EXERCISE PROMPT: Nothing but the lines from the one that contains "green cake: 3 -> 8" to the end of the records should be printed, both ends included, exactly as given.

SOURCE DATA:
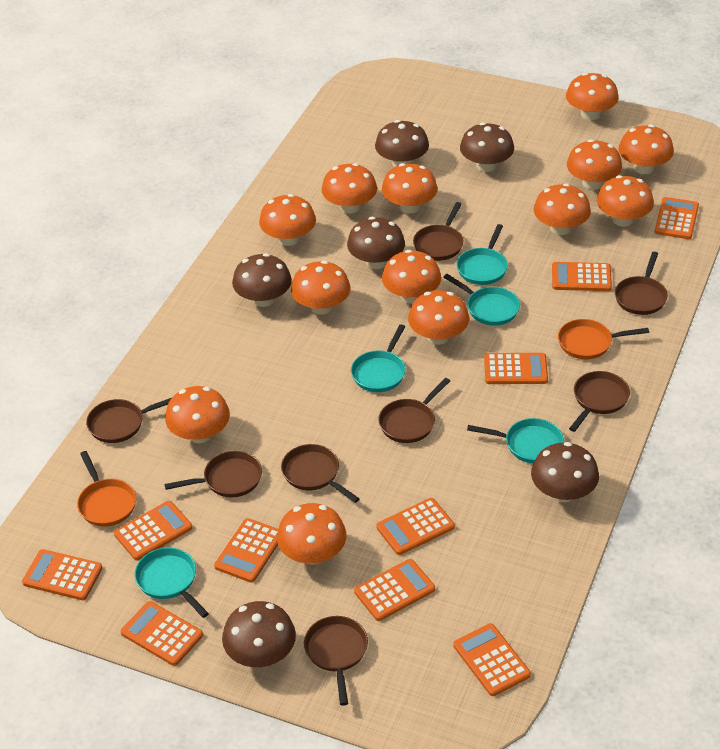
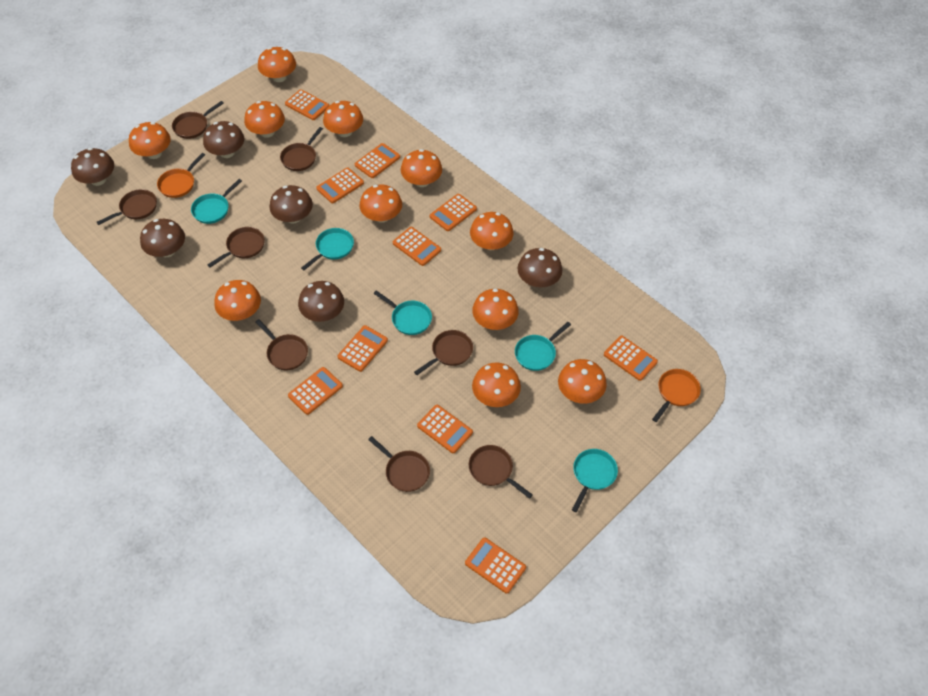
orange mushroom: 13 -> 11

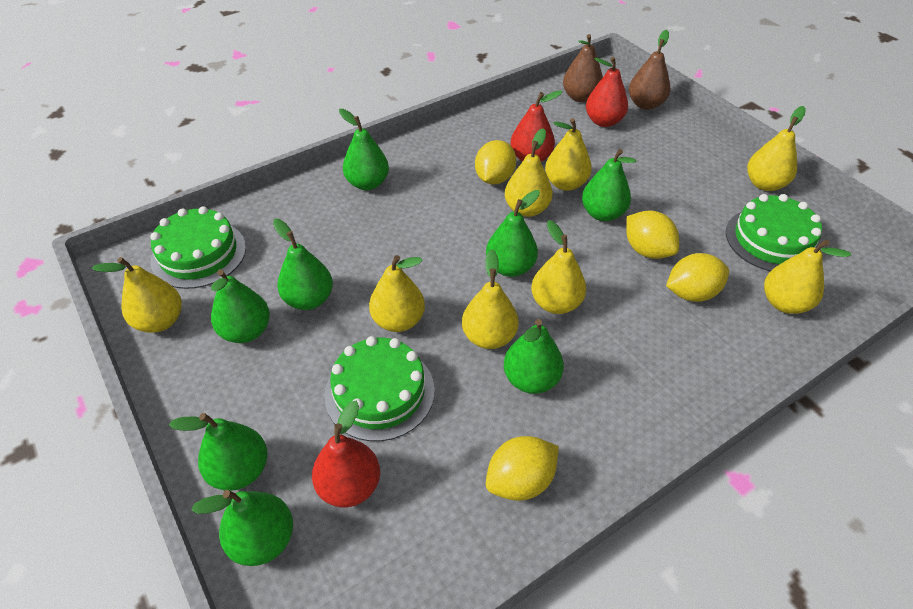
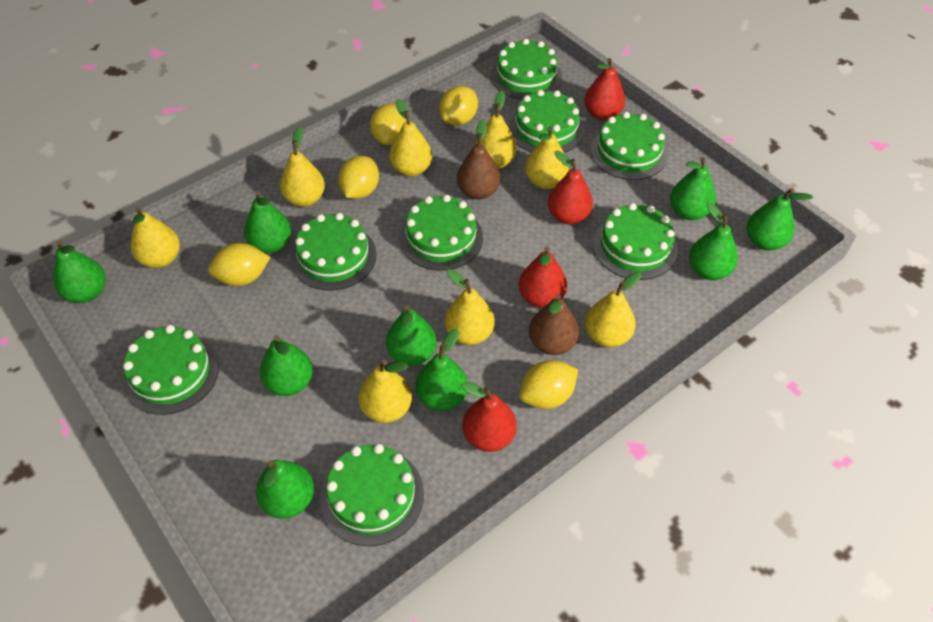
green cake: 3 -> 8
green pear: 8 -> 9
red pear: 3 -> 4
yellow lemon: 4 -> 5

RESULT FOR THIS TASK:
green cake: 3 -> 8
green pear: 8 -> 9
red pear: 3 -> 4
yellow lemon: 4 -> 5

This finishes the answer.